Task goal :: The task calls for an exact retyping of the lines from the one holding "DHT: AM2302 -> DHT22" through the end of the listing, with pictures omitted and nothing added.

»»

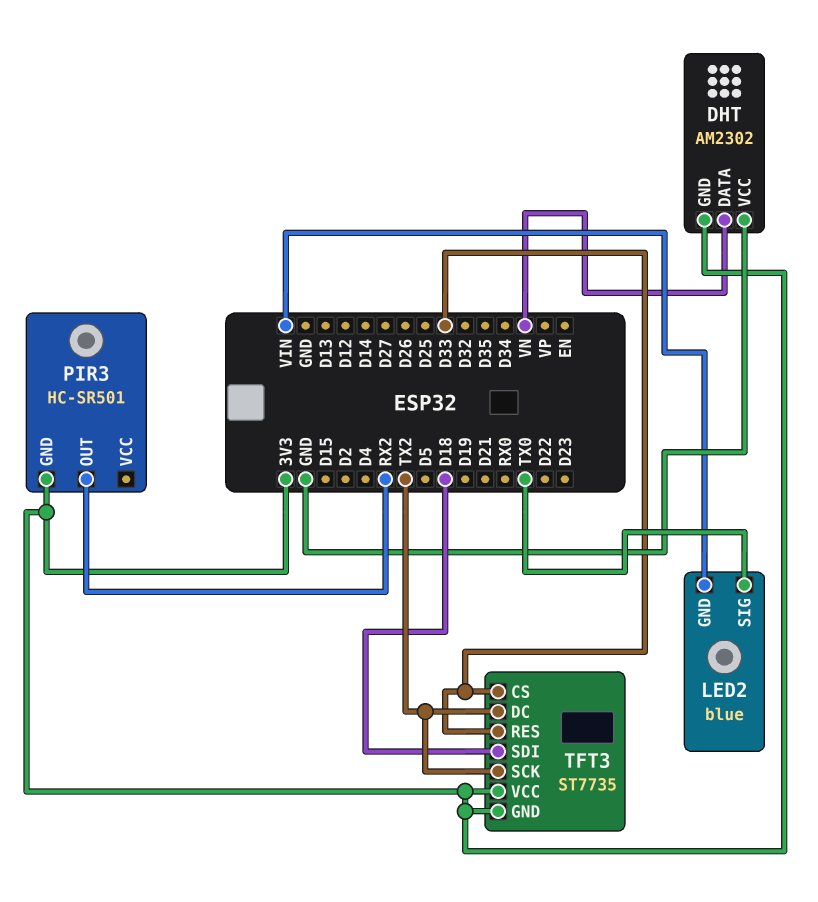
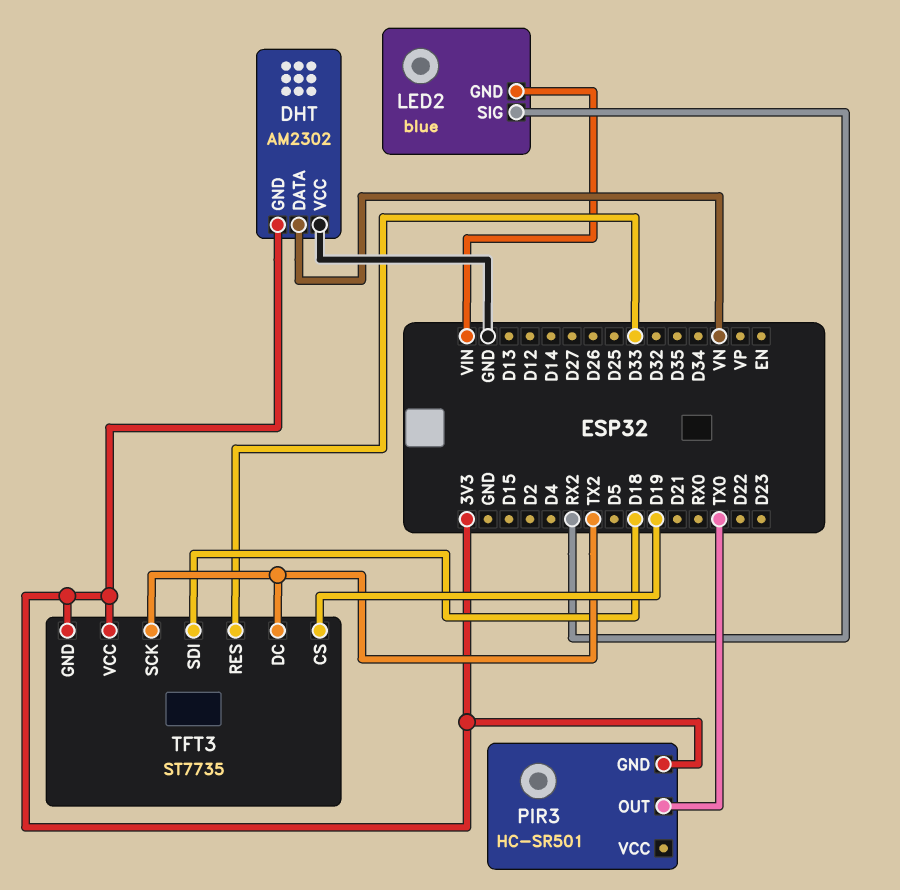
LED2 pin SIG: TX0 -> RX2
PIR3 pin OUT: RX2 -> TX0
TFT3 pin CS: D33 -> D19

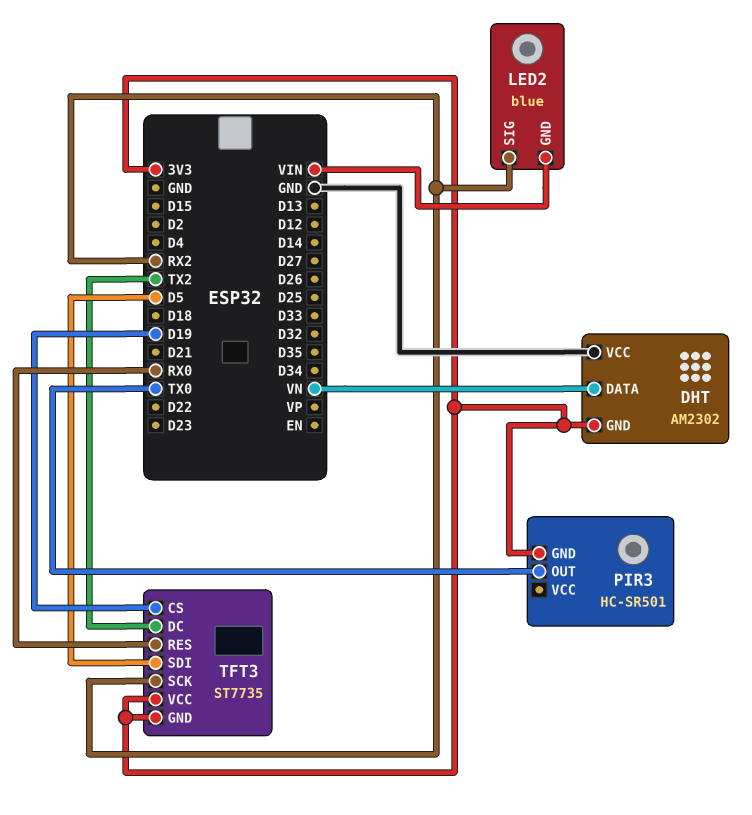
TFT3 pin RES: D33 -> RX0
TFT3 pin SCK: TX2 -> RX2
TFT3 pin SDI: D18 -> D5

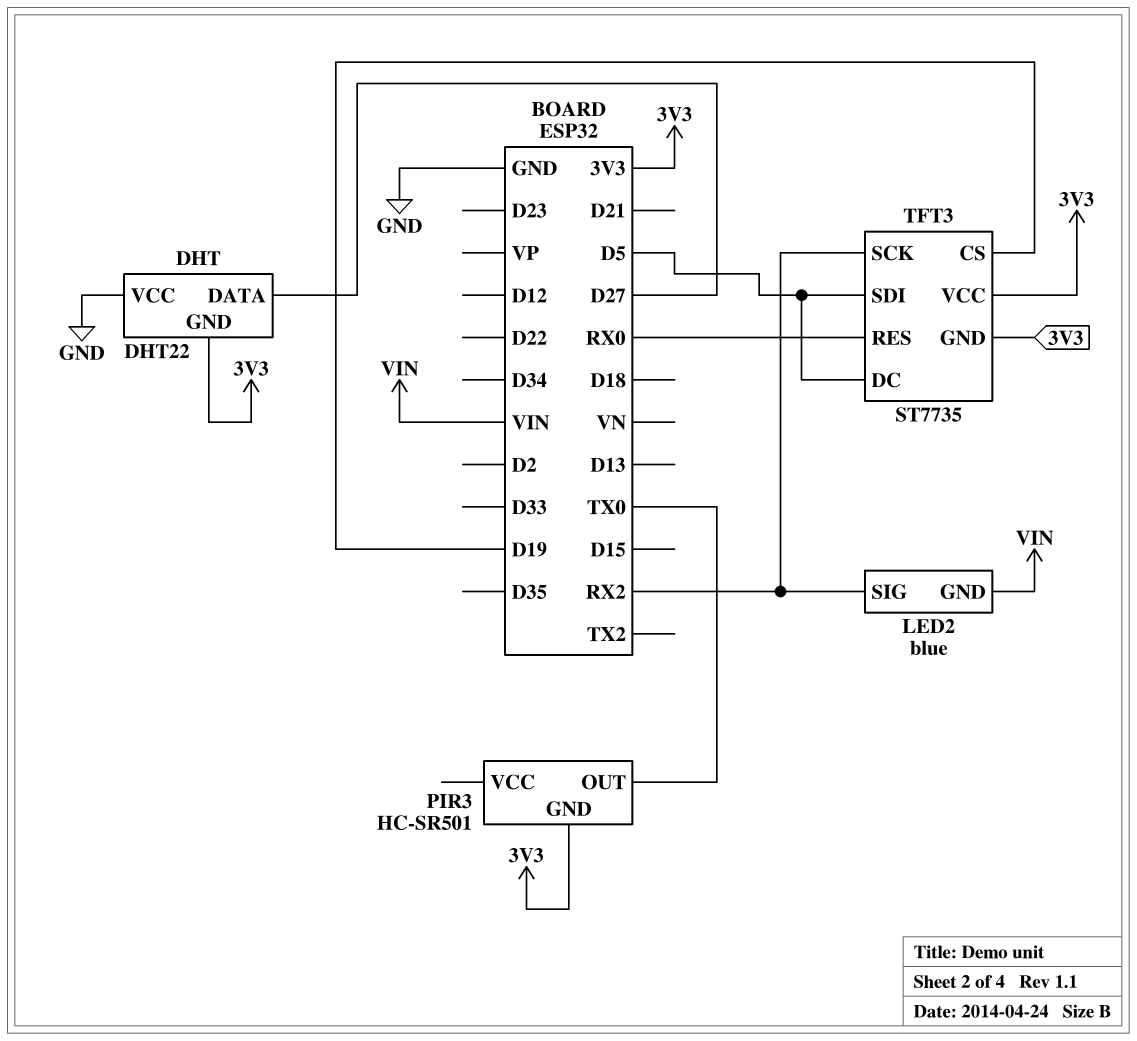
DHT: AM2302 -> DHT22
DHT pin DATA: VN -> D27
TFT3 pin DC: TX2 -> D5

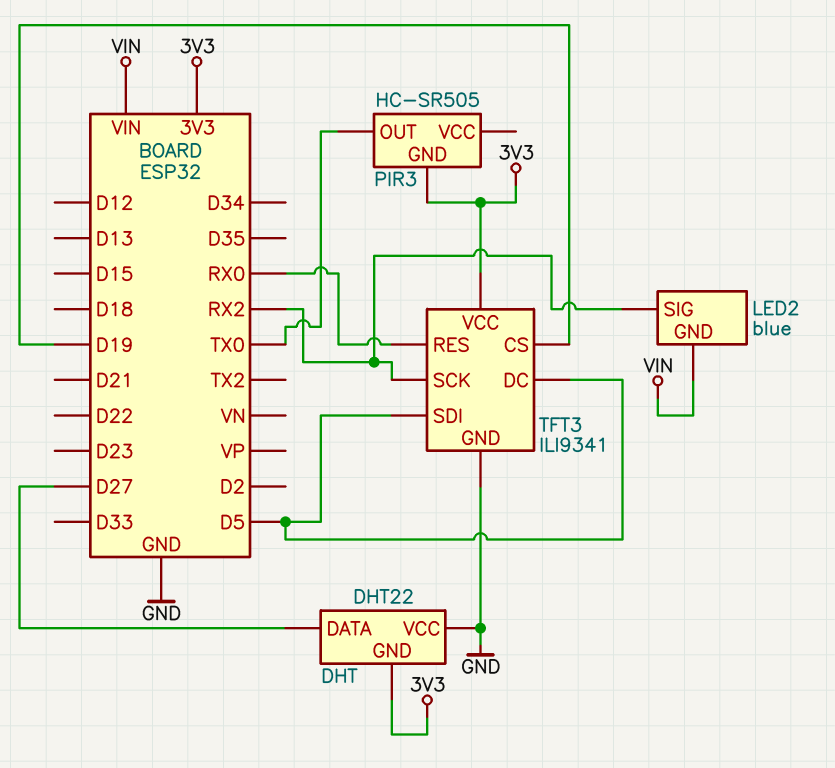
PIR3: HC-SR501 -> HC-SR505
TFT3: ST7735 -> ILI9341
TFT3 pin GND: 3V3 -> GND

««

Answer to the problem ::
DHT: AM2302 -> DHT22
DHT pin DATA: VN -> D27
TFT3 pin DC: TX2 -> D5

PIR3: HC-SR501 -> HC-SR505
TFT3: ST7735 -> ILI9341
TFT3 pin GND: 3V3 -> GND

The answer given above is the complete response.